* _Task directions_:
For the entries below, state how many lines include the string "none", and write nothing besides that number.

* _Supplied material_:
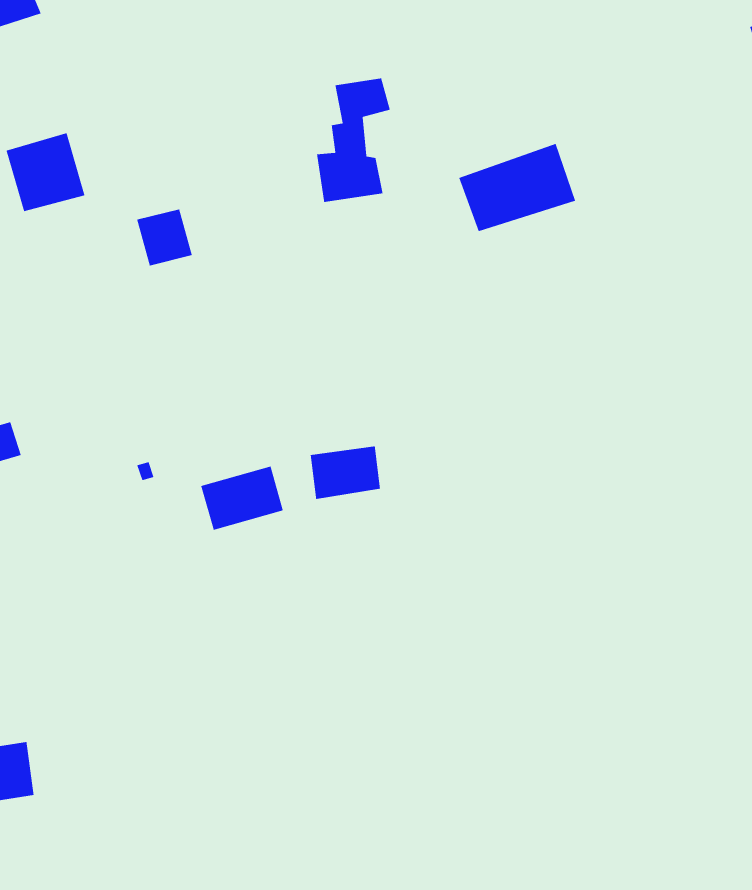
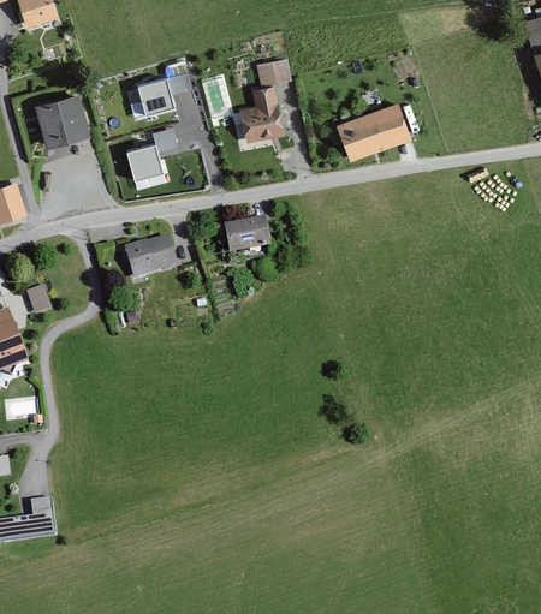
building: none -> [136,78,173,117]
building: [310,445,381,500] -> [226,219,273,255]
building: [200,466,284,531] -> [124,233,179,276]

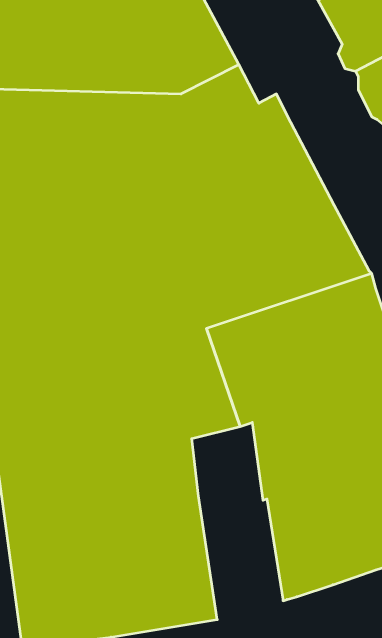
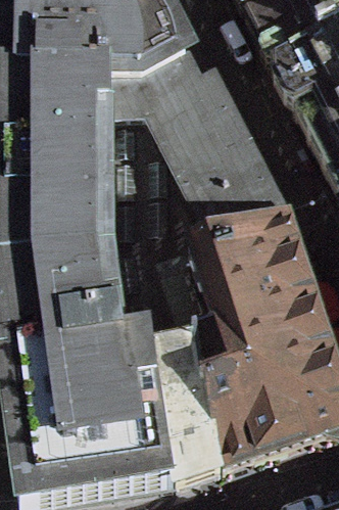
building: none -> [164,331,234,481]

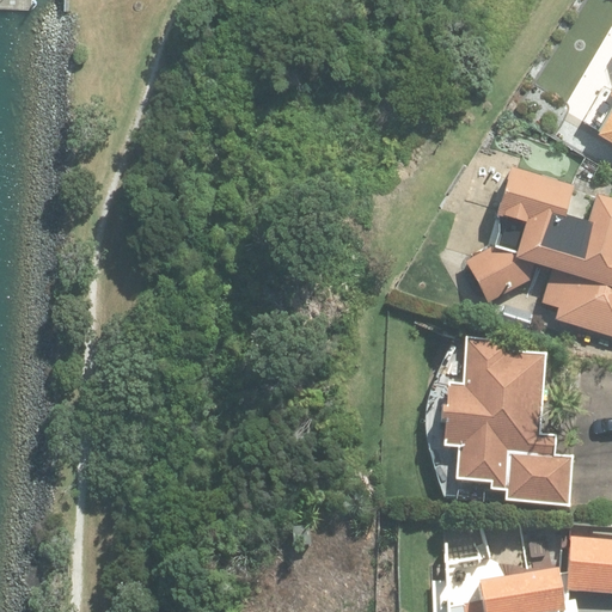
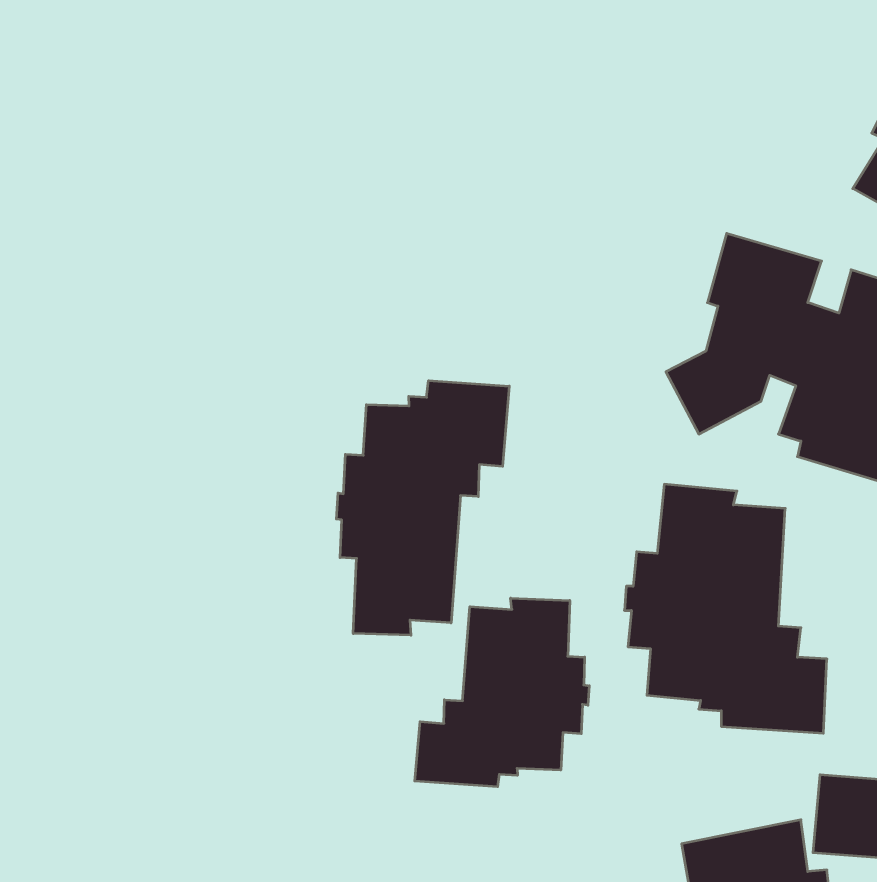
building: none -> [336,381,509,635]
building: none -> [415,598,589,787]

* _Answer box_:
4